[Start of Attachment]
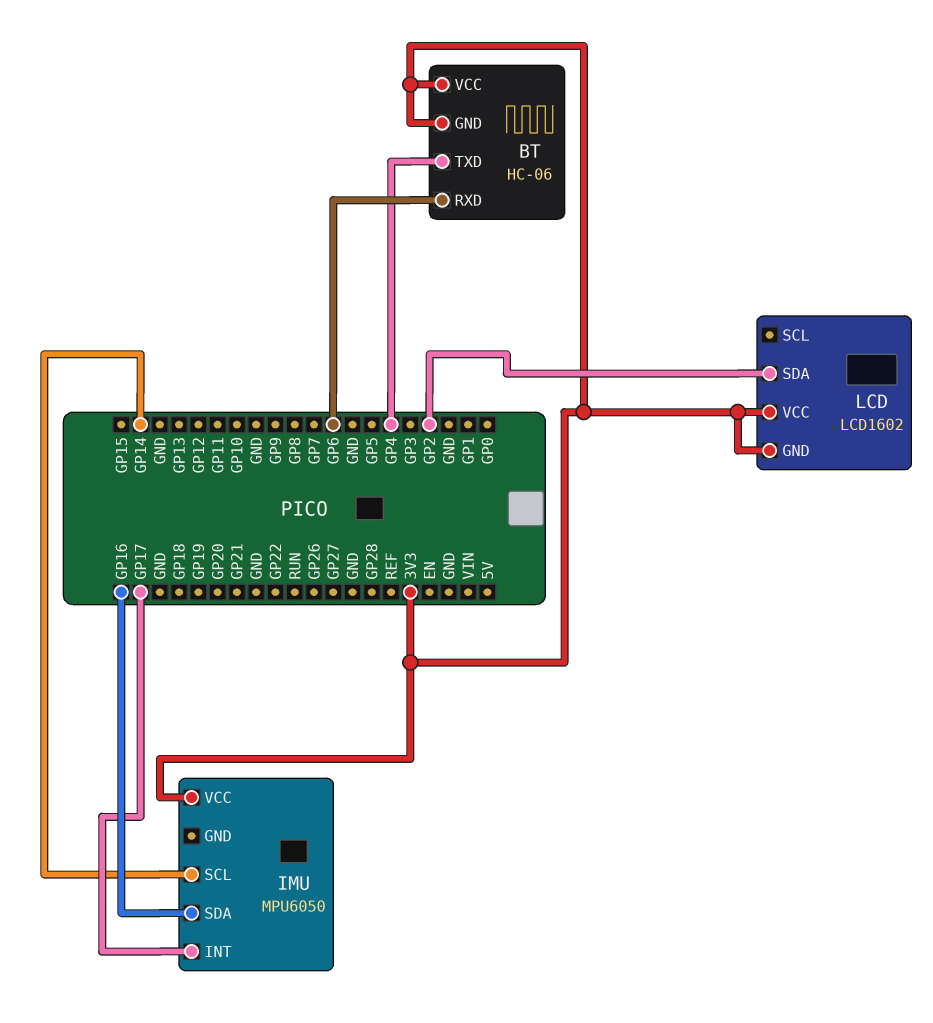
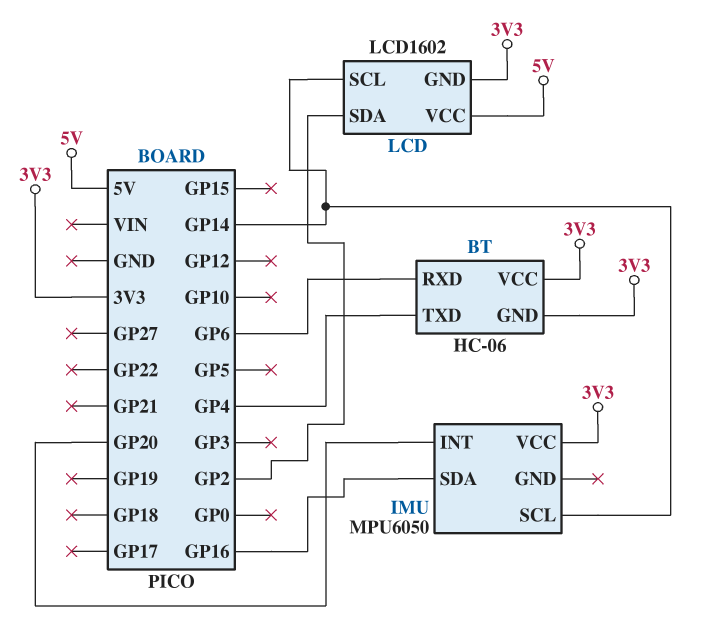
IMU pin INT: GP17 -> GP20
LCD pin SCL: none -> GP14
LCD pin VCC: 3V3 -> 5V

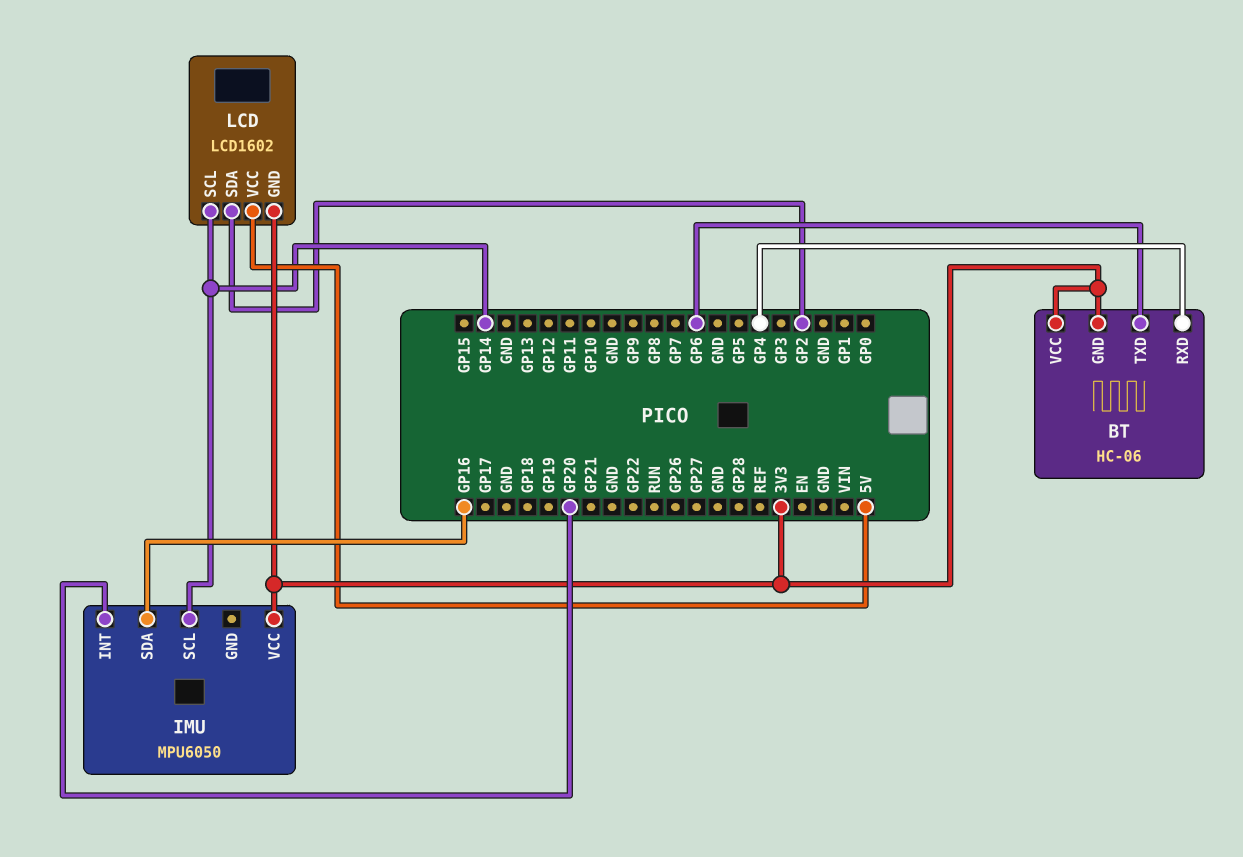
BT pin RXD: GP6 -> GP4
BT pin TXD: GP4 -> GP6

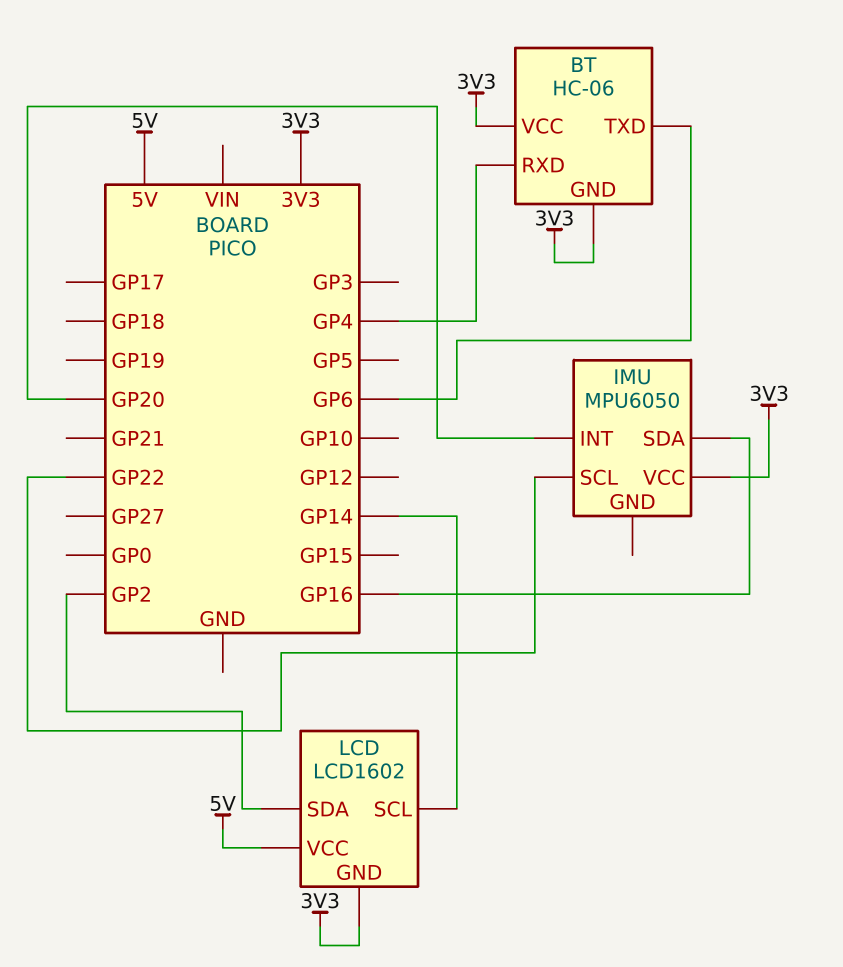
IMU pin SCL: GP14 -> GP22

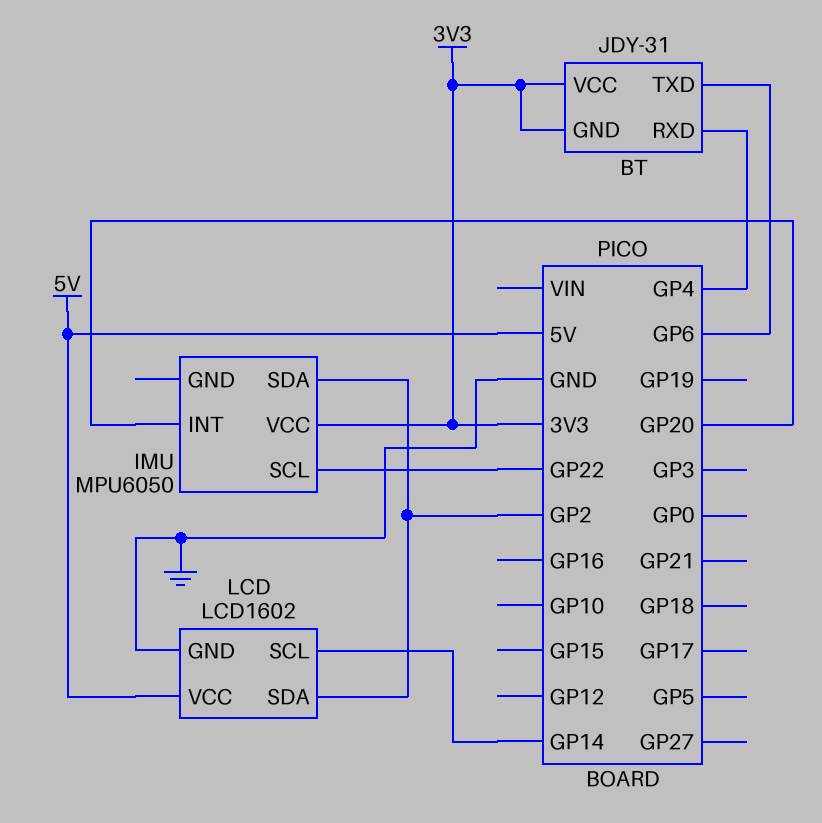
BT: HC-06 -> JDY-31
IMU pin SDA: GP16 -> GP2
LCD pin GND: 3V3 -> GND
[End of Attachment]
(Task to complete)
Each line of the records above must be repeated exactly, but no picture belongs in the copy.

(Output of the task)
IMU pin INT: GP17 -> GP20
LCD pin SCL: none -> GP14
LCD pin VCC: 3V3 -> 5V

BT pin RXD: GP6 -> GP4
BT pin TXD: GP4 -> GP6

IMU pin SCL: GP14 -> GP22

BT: HC-06 -> JDY-31
IMU pin SDA: GP16 -> GP2
LCD pin GND: 3V3 -> GND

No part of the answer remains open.